HOW TO COMPLETE THIS TASK
Your task is to transcribe, word for word, the line containing "531,197,615,282 to 84,210,172,289" and all lines that follow it to the end of the entries. Leave out the pictures.
============
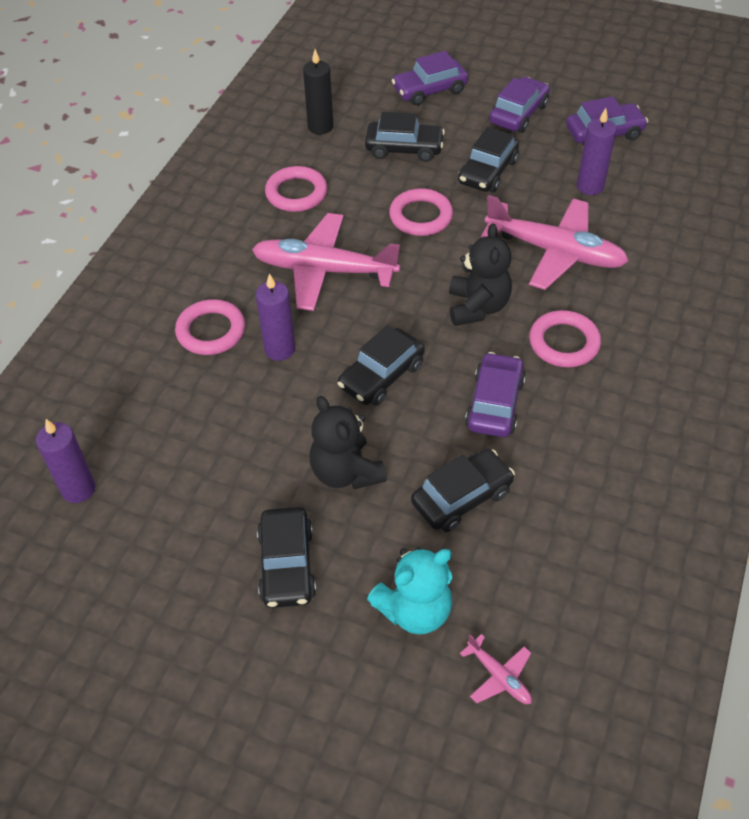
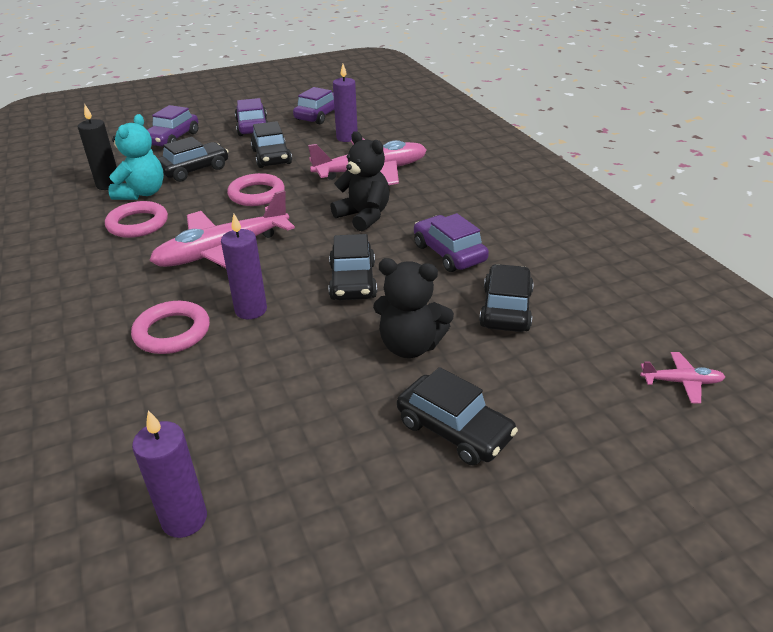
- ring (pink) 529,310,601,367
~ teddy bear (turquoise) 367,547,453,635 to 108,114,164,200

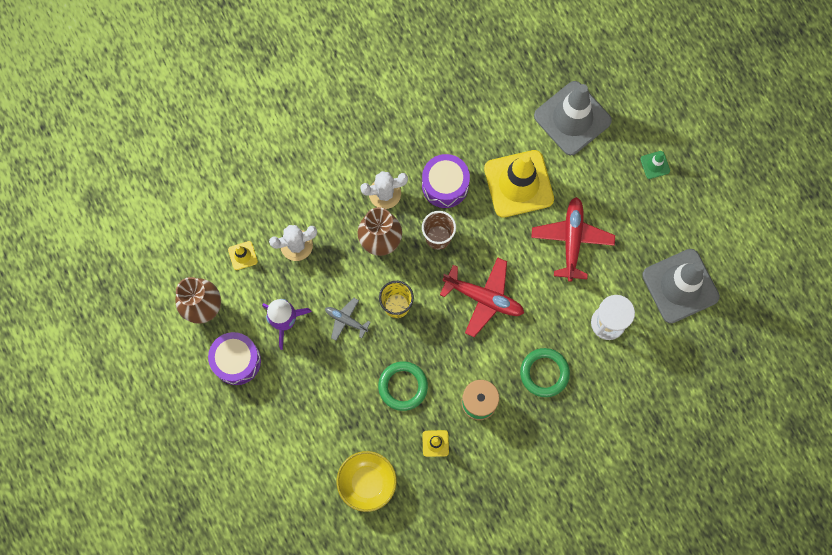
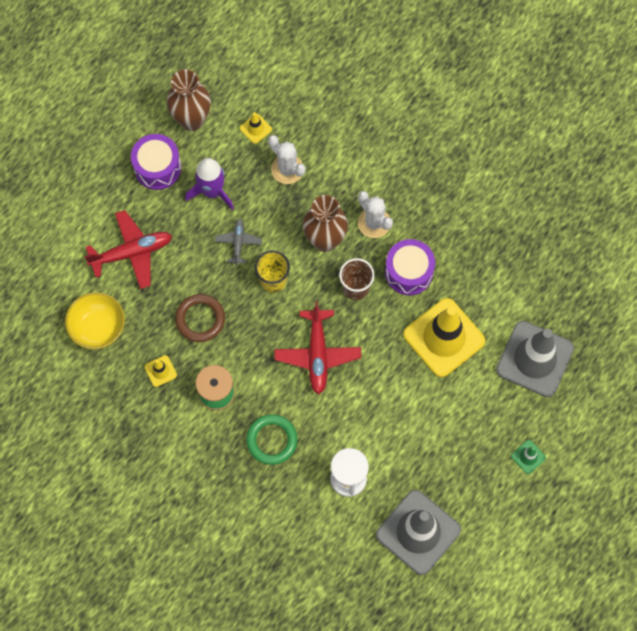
~ plane (red) 531,197,615,282 to 84,210,172,289
~ ring (green) 378,361,428,411 to ring (brown) 175,294,225,342

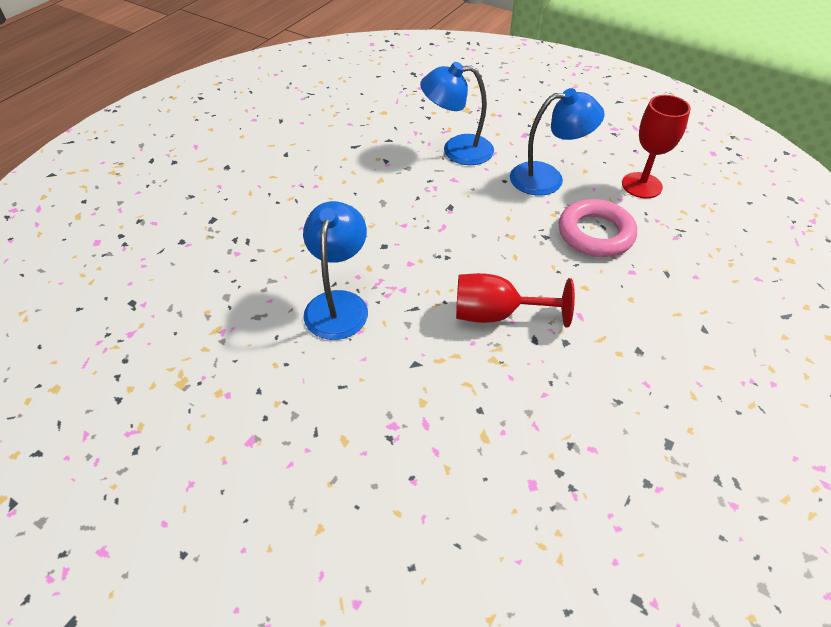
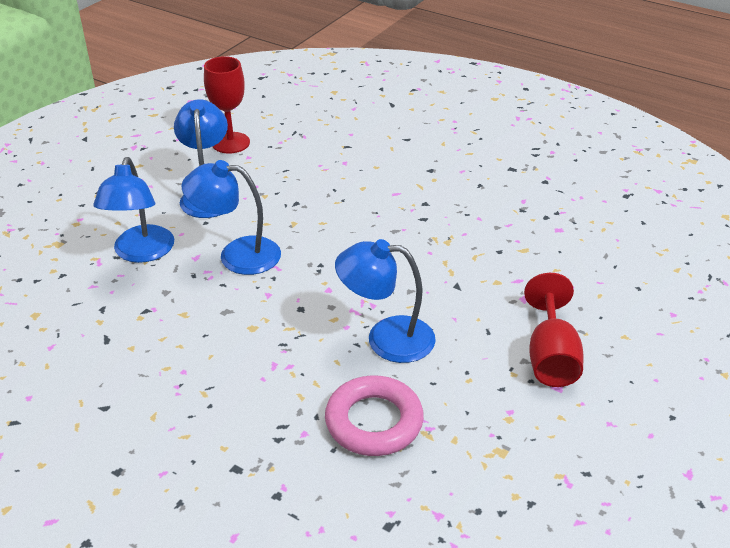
~ ring (pink) 559,199,637,257 to 325,376,424,456
~ goblet (red) 456,273,575,327 to 524,273,583,387
+ lamp (blue) 181,160,281,275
============
RESPONSE BELOW
~ plane (red) 531,197,615,282 to 84,210,172,289
~ ring (green) 378,361,428,411 to ring (brown) 175,294,225,342

~ ring (pink) 559,199,637,257 to 325,376,424,456
~ goblet (red) 456,273,575,327 to 524,273,583,387
+ lamp (blue) 181,160,281,275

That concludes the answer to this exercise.